* [Work to be completed] Give the data below again exactly as written, but without the pictures.

-- Opening Marker --

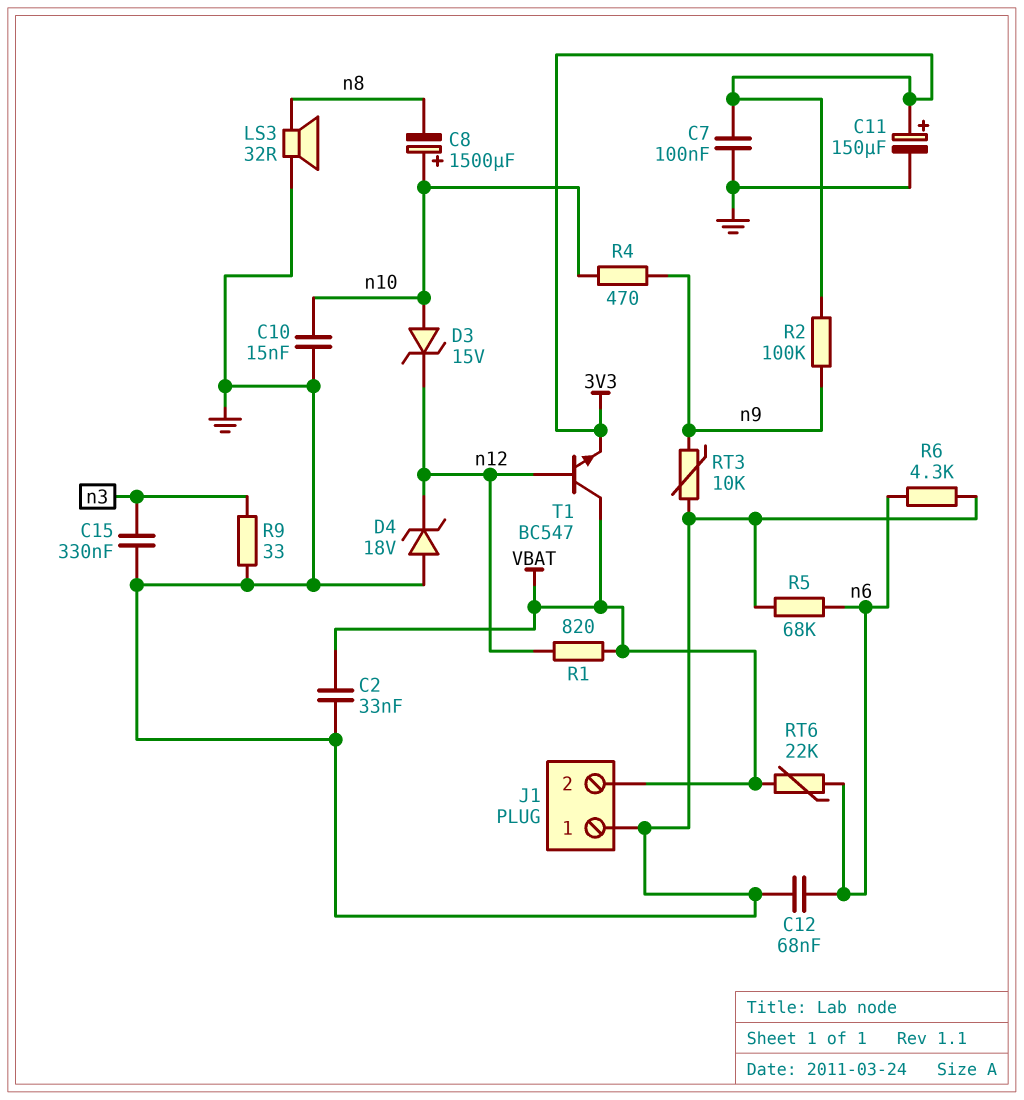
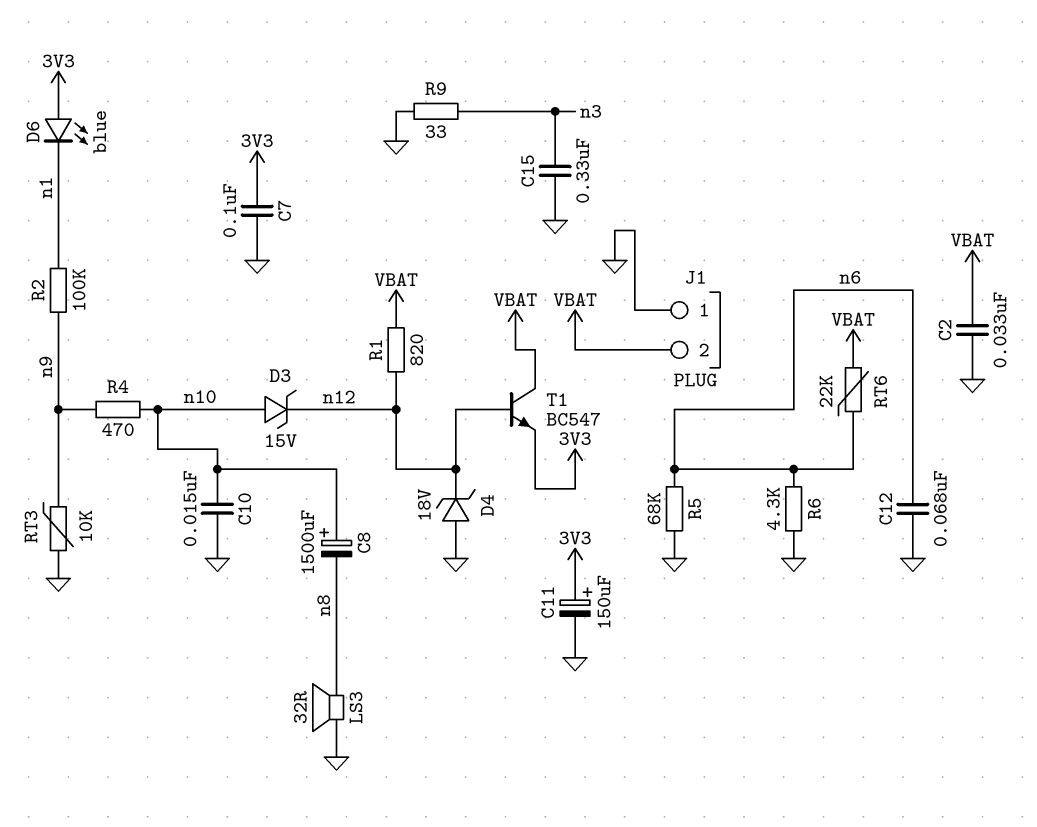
D6: none -> LED blue (A 3V3, K n1)
R2: 100k (3V3, n9) -> 100k (n1, n9)

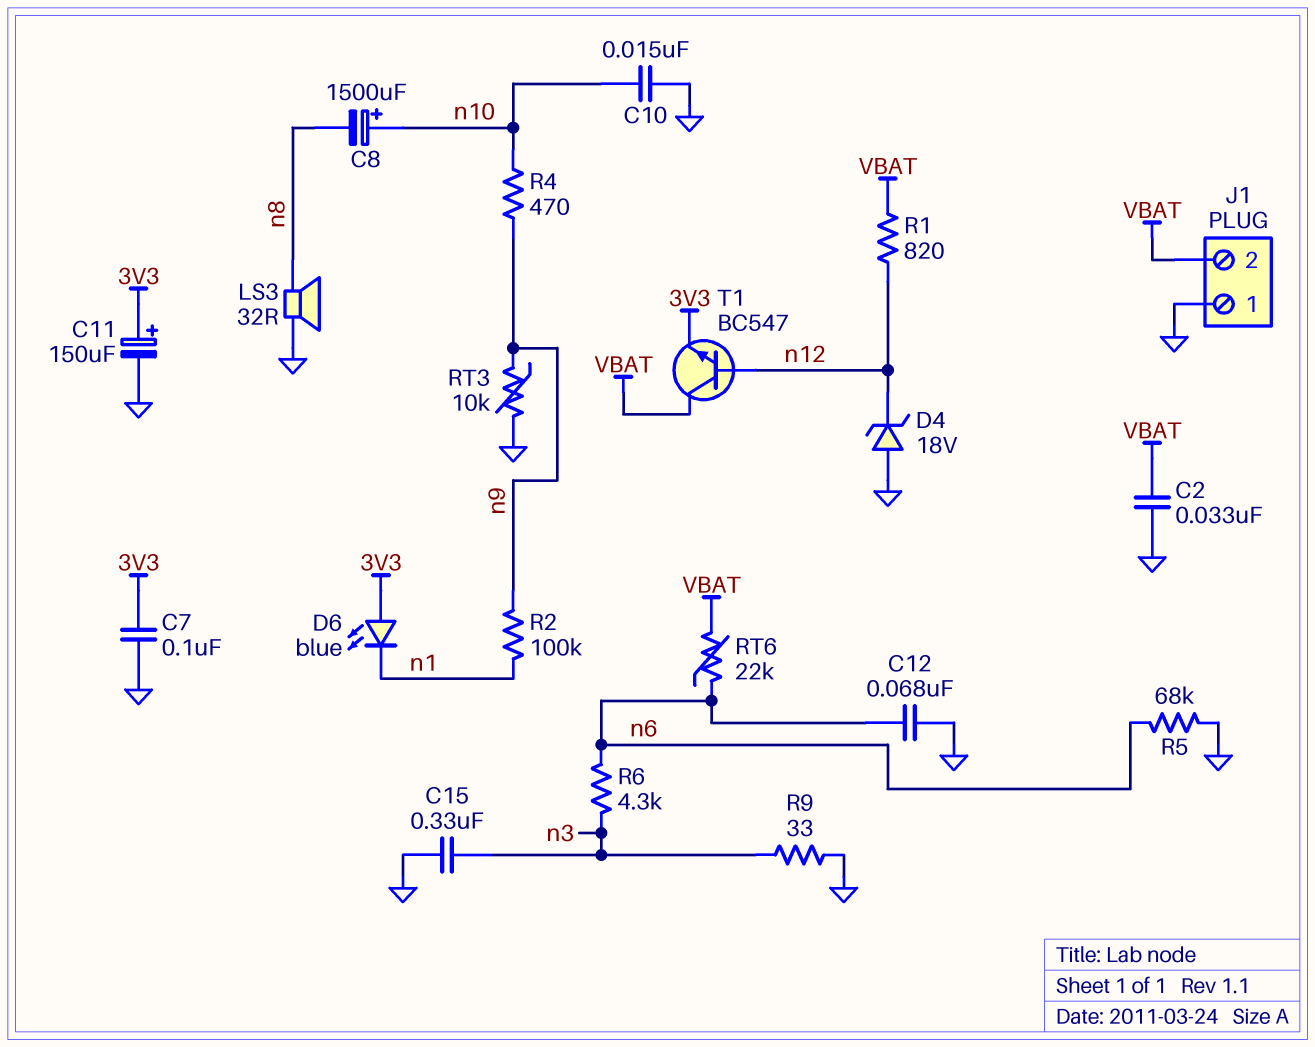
D3: zener 15V (A n10, K n12) -> none
R6: 4.3k (GND, n6) -> 4.3k (n3, n6)

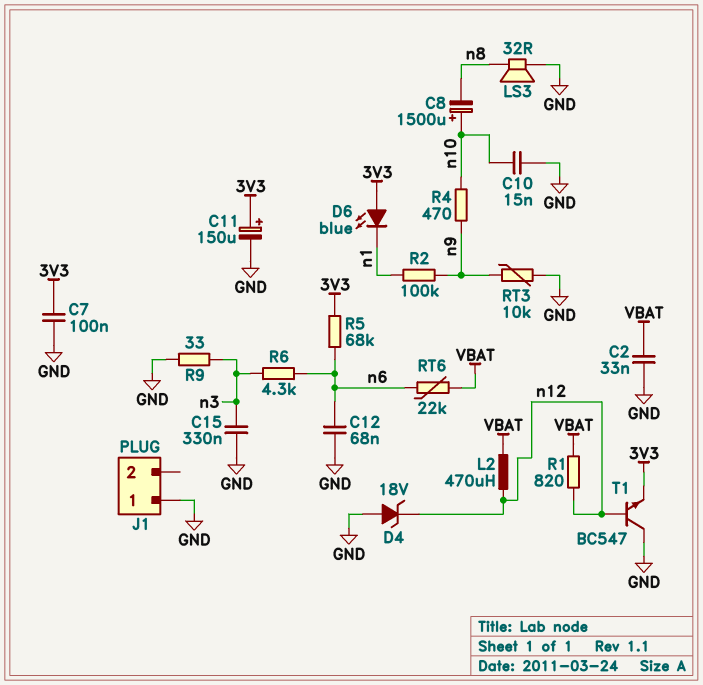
J1 pin 2: VBAT -> none
L2: none -> 470uH (VBAT, n12)
R5: 68k (GND, n6) -> 68k (3V3, n6)
T1: NPN BC547 (B n12, C VBAT, E 3V3) -> NPN BC547 (B n12, C GND, E 3V3)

-- Closing Marker --

* [Output below]
D6: none -> LED blue (A 3V3, K n1)
R2: 100k (3V3, n9) -> 100k (n1, n9)

D3: zener 15V (A n10, K n12) -> none
R6: 4.3k (GND, n6) -> 4.3k (n3, n6)

J1 pin 2: VBAT -> none
L2: none -> 470uH (VBAT, n12)
R5: 68k (GND, n6) -> 68k (3V3, n6)
T1: NPN BC547 (B n12, C VBAT, E 3V3) -> NPN BC547 (B n12, C GND, E 3V3)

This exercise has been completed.